*WORK TO COMPLETE:* Starting at the line with "green cupcake [528,337,585,403]" and going on through the line with "none -> red mushroom [501,185,547,233]", reproduce each line in the records below exactly and nothing more.

■ ■ ■ ■ ■ ■ ■

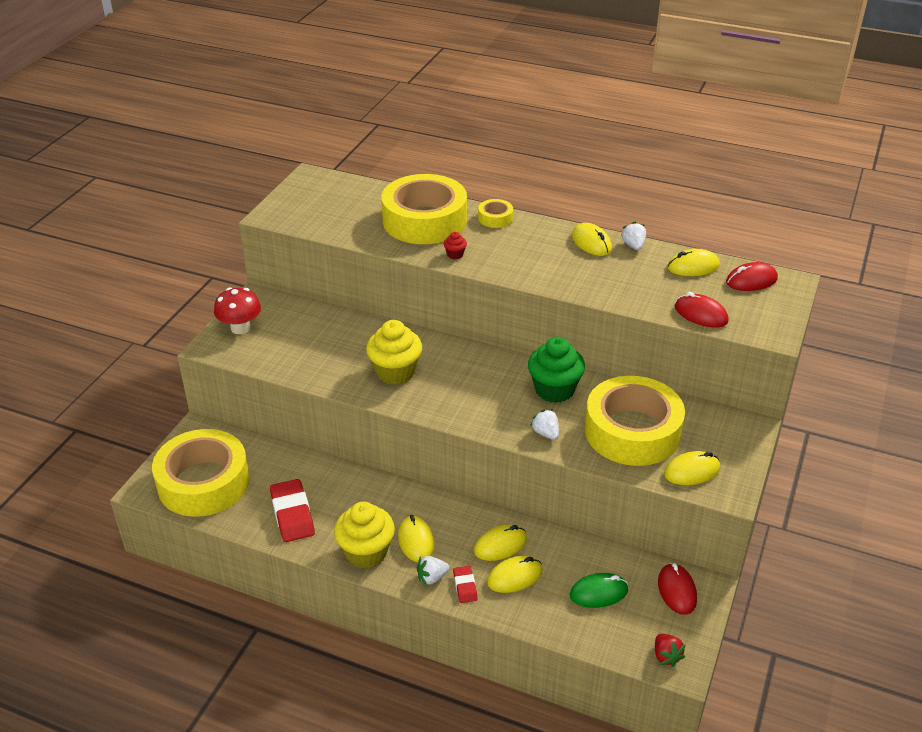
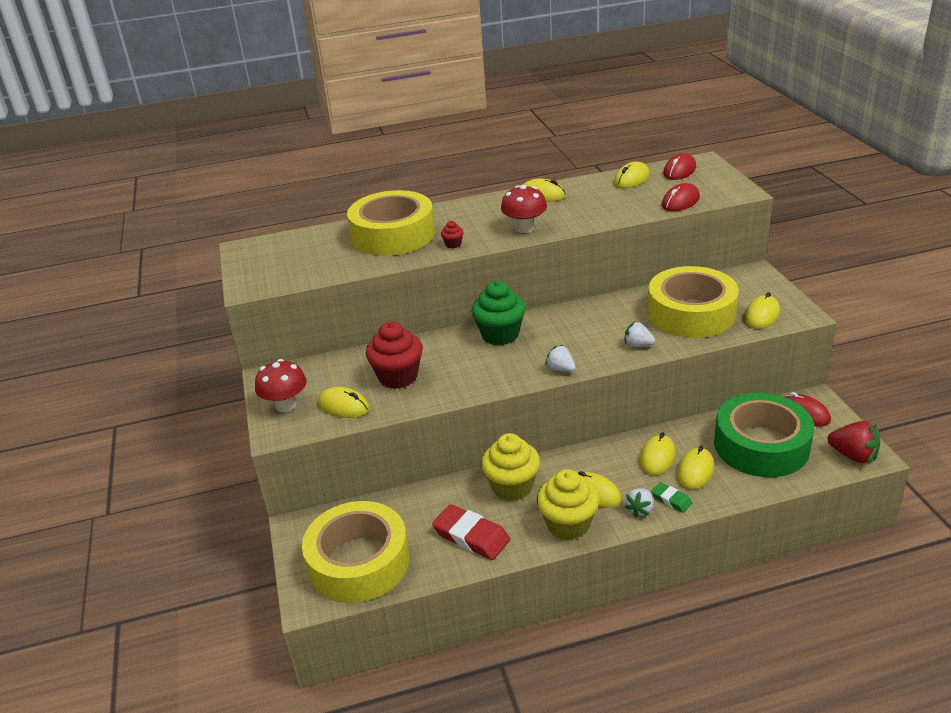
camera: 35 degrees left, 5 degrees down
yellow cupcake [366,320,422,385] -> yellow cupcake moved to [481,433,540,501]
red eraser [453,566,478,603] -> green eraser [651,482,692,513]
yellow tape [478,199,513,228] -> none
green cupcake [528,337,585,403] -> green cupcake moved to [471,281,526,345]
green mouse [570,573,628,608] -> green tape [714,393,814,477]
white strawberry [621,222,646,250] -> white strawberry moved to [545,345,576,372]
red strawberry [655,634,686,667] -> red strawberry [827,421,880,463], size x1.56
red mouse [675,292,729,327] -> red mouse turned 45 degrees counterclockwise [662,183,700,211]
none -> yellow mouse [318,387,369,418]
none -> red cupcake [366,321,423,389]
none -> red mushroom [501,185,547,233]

■ ■ ■ ■ ■ ■ ■

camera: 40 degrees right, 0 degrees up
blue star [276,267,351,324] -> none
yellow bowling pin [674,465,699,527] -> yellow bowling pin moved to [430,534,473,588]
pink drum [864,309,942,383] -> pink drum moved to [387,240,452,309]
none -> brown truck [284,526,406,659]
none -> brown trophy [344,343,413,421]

■ ■ ■ ■ ■ ■ ■

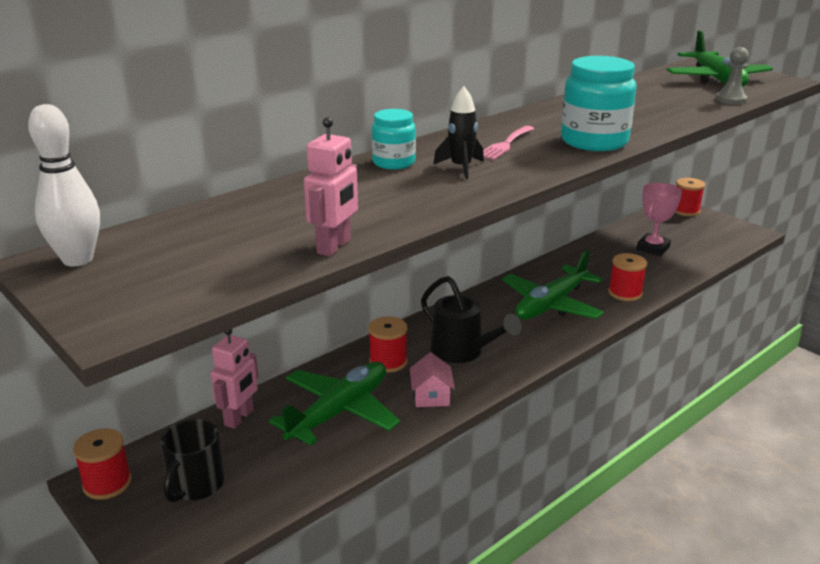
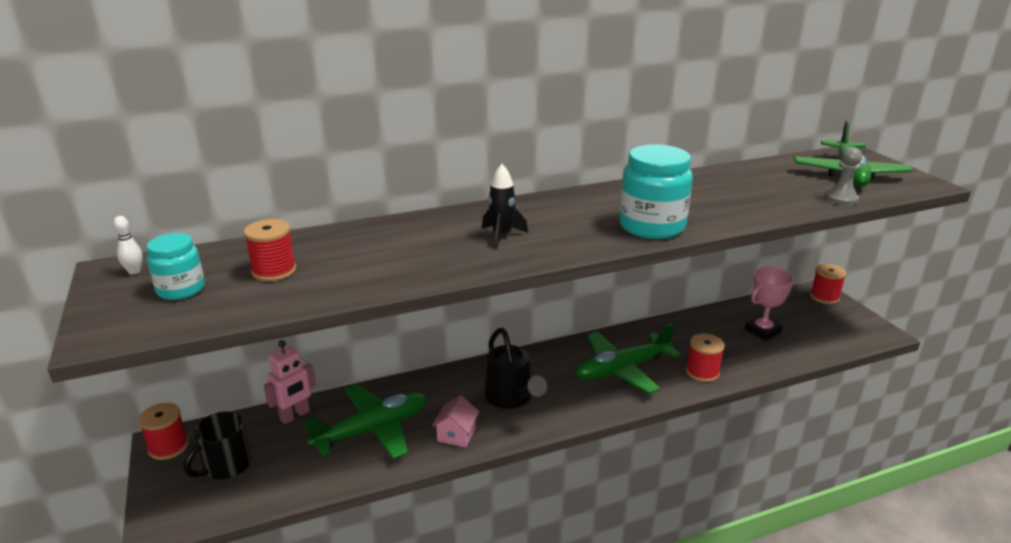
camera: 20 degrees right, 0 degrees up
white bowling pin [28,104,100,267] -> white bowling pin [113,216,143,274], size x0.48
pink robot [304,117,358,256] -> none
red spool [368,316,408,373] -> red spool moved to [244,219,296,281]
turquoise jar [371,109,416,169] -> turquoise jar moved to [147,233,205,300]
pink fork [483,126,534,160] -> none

■ ■ ■ ■ ■ ■ ■

*RESULT OF THIS TASK:*
green cupcake [528,337,585,403] -> green cupcake moved to [471,281,526,345]
green mouse [570,573,628,608] -> green tape [714,393,814,477]
white strawberry [621,222,646,250] -> white strawberry moved to [545,345,576,372]
red strawberry [655,634,686,667] -> red strawberry [827,421,880,463], size x1.56
red mouse [675,292,729,327] -> red mouse turned 45 degrees counterclockwise [662,183,700,211]
none -> yellow mouse [318,387,369,418]
none -> red cupcake [366,321,423,389]
none -> red mushroom [501,185,547,233]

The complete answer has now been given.